### Assignment
Below is some data. Retype exactly the lines starting at the one with "C7: none -> 1nF (OUT, VB2)" and ending at the one with "R12: 330 (LEDK, VX) -> 750 (LEDK, VX)".

### Exercise data

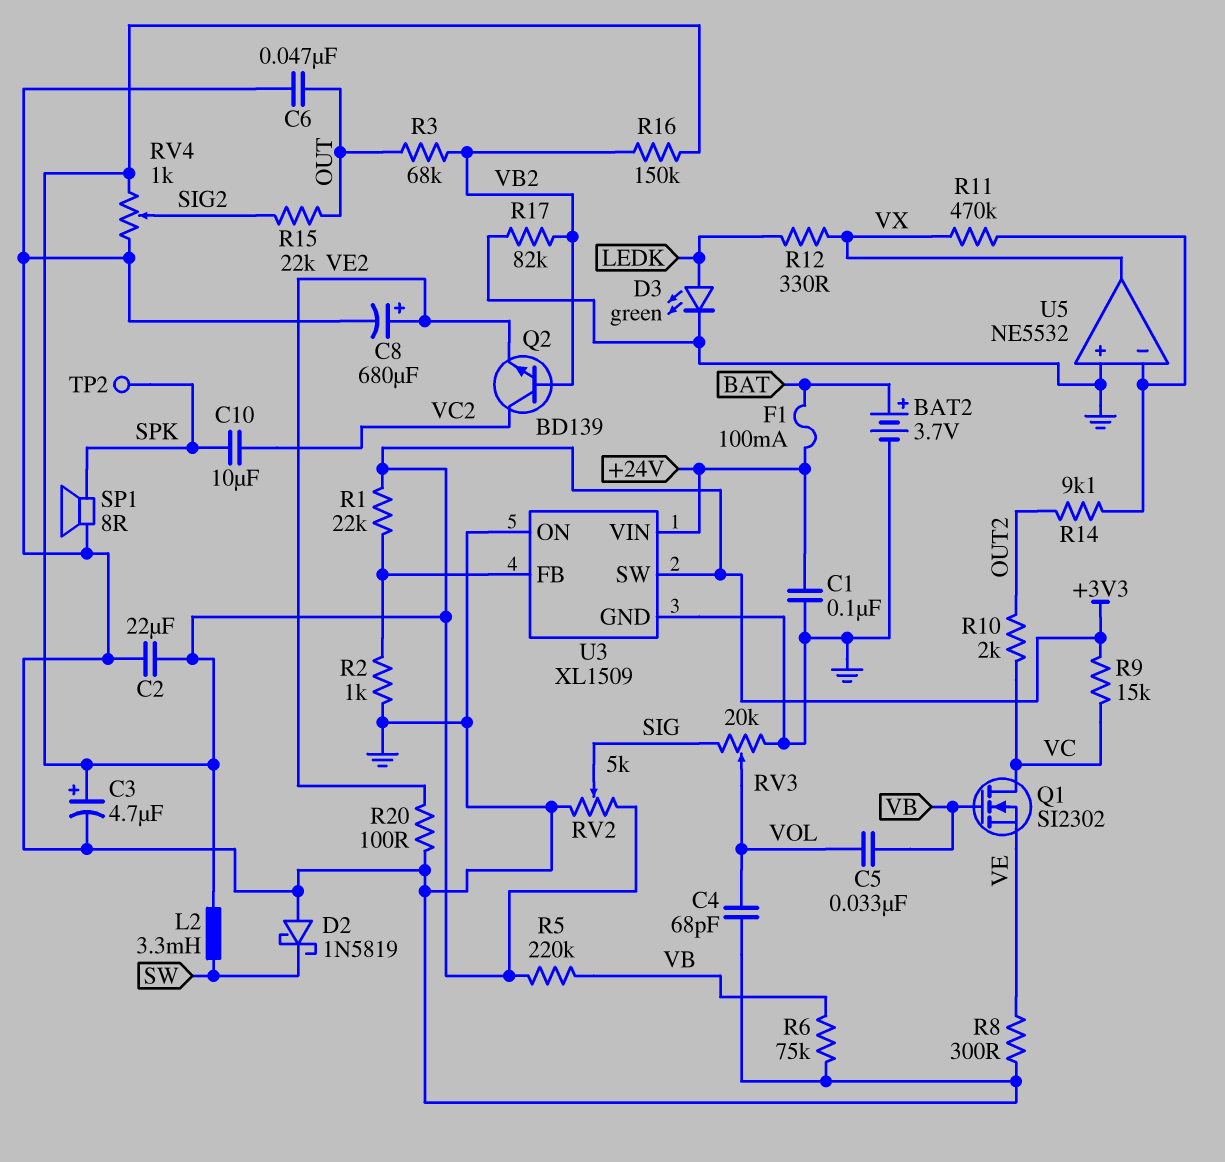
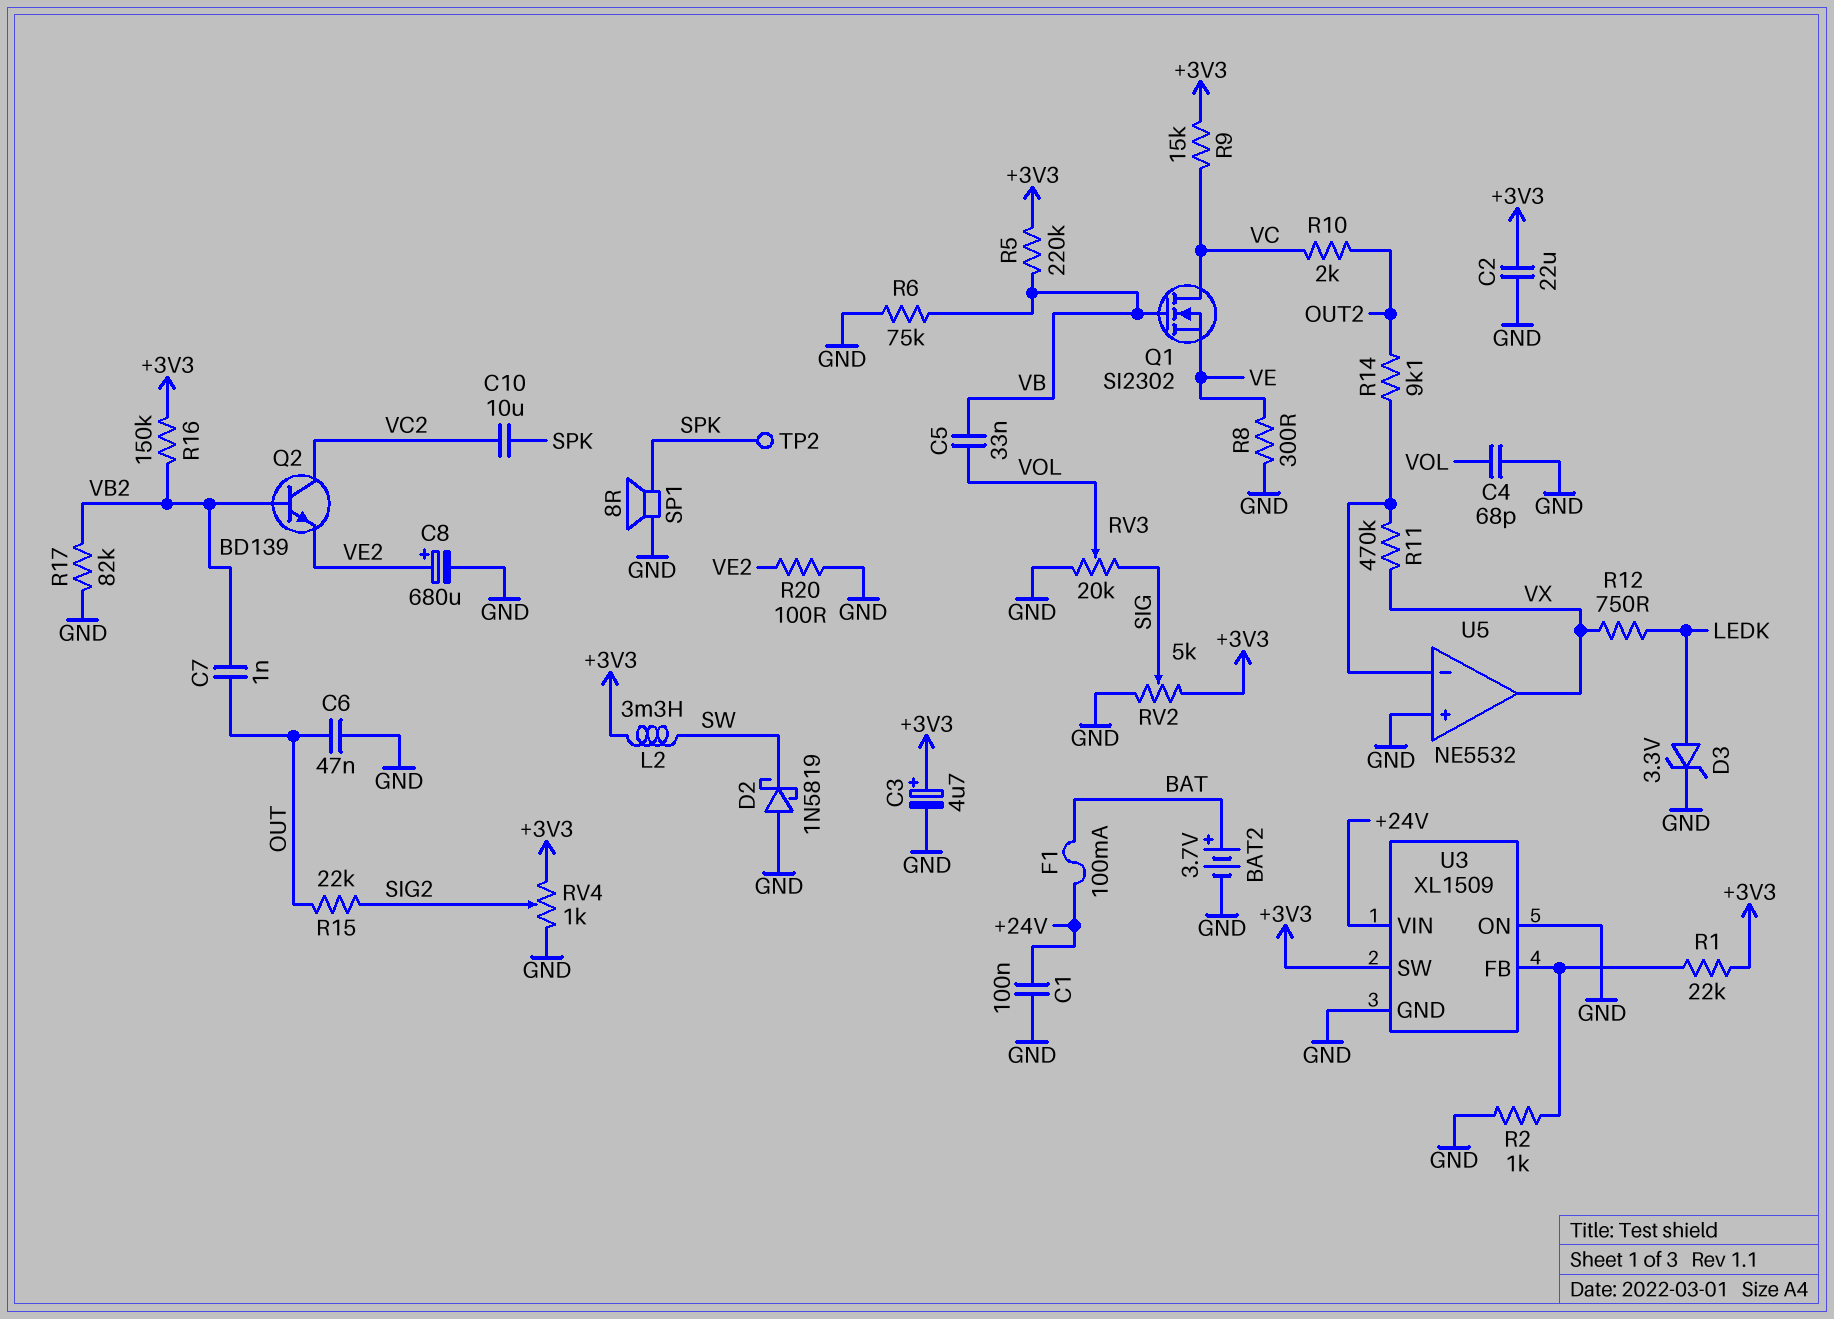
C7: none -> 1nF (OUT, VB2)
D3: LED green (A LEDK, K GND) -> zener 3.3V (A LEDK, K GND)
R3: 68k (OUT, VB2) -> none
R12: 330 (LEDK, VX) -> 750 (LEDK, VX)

--

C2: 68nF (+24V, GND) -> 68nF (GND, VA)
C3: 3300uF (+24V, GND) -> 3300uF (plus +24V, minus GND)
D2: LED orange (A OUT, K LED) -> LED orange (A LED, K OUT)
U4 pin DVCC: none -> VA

### The answer
C7: none -> 1nF (OUT, VB2)
D3: LED green (A LEDK, K GND) -> zener 3.3V (A LEDK, K GND)
R3: 68k (OUT, VB2) -> none
R12: 330 (LEDK, VX) -> 750 (LEDK, VX)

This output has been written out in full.